[Difference listings]
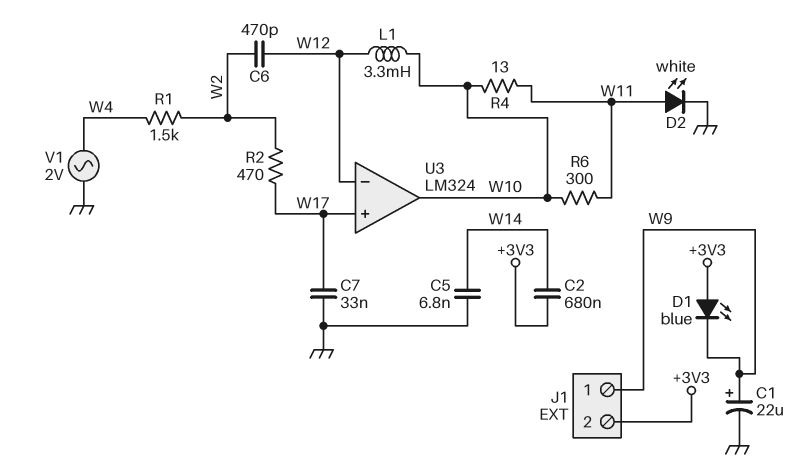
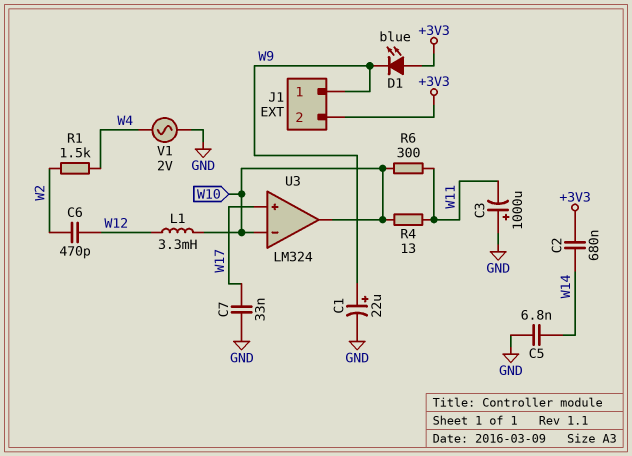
C3: none -> 1000uF (plus GND, minus W11)
D2: LED white (A W11, K GND) -> none
R2: 470 (W2, W17) -> none
U3 pin in-: W12 -> W10

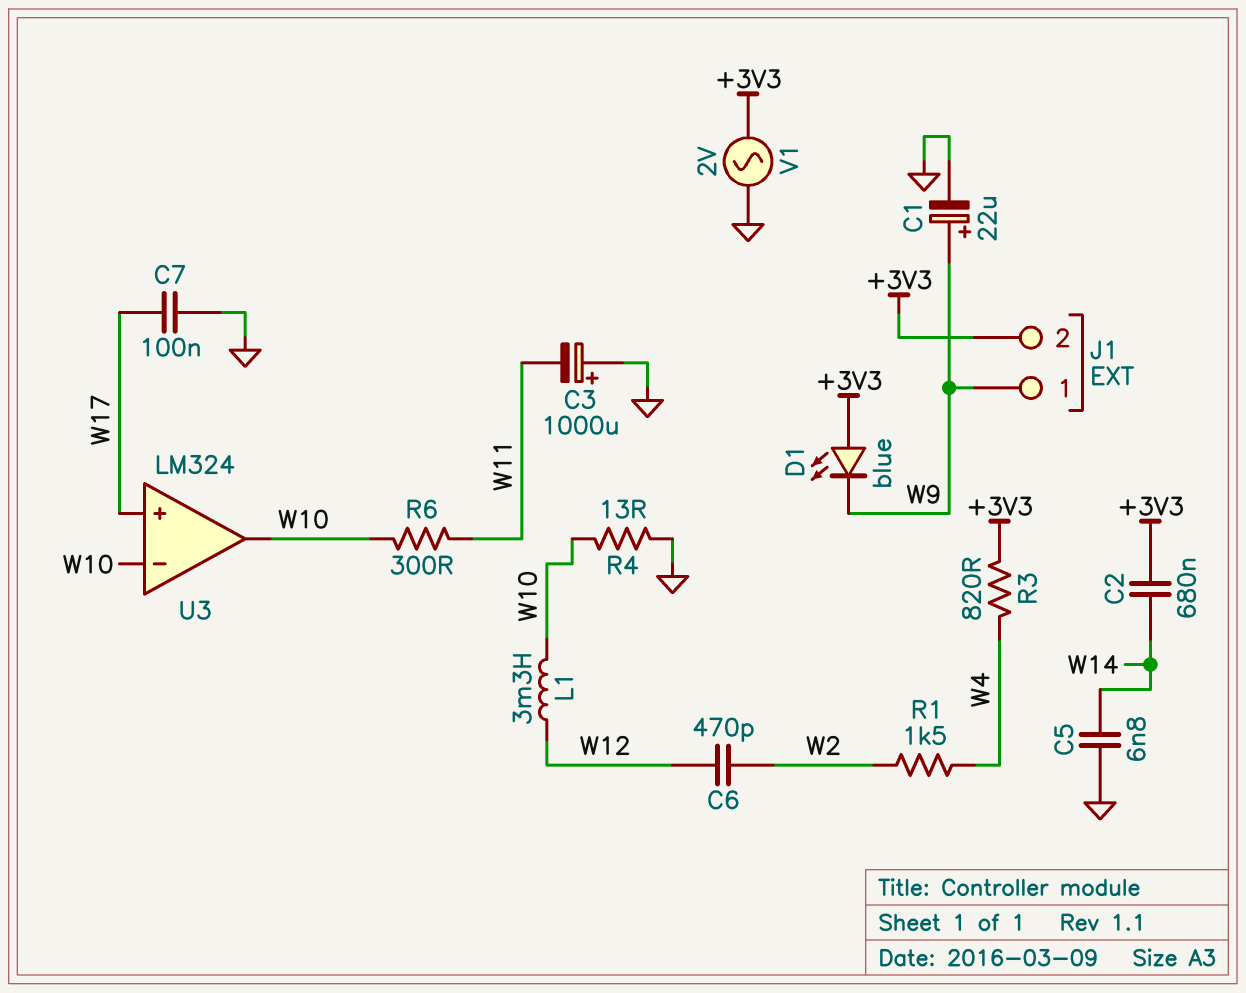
C7: 33nF (GND, W17) -> 100nF (GND, W17)
R3: none -> 820 (+3V3, W4)
R4: 13 (W10, W11) -> 13 (GND, W10)
V1: AC 2V (GND, W4) -> AC 2V (+3V3, GND)

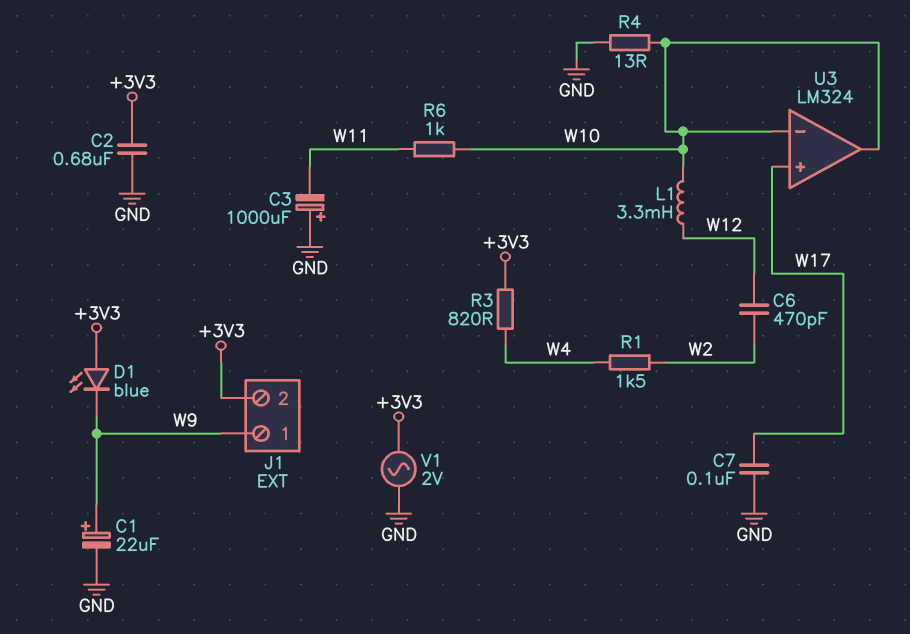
C2: 680nF (+3V3, W14) -> 680nF (+3V3, GND)
C5: 6.8nF (GND, W14) -> none
R6: 300 (W10, W11) -> 1k (W10, W11)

(DIRECTIONS FOR THIS TASK): Say how many lines of the data hold the string "none", with no other words in your reply.

(RESPONSE BELOW): 5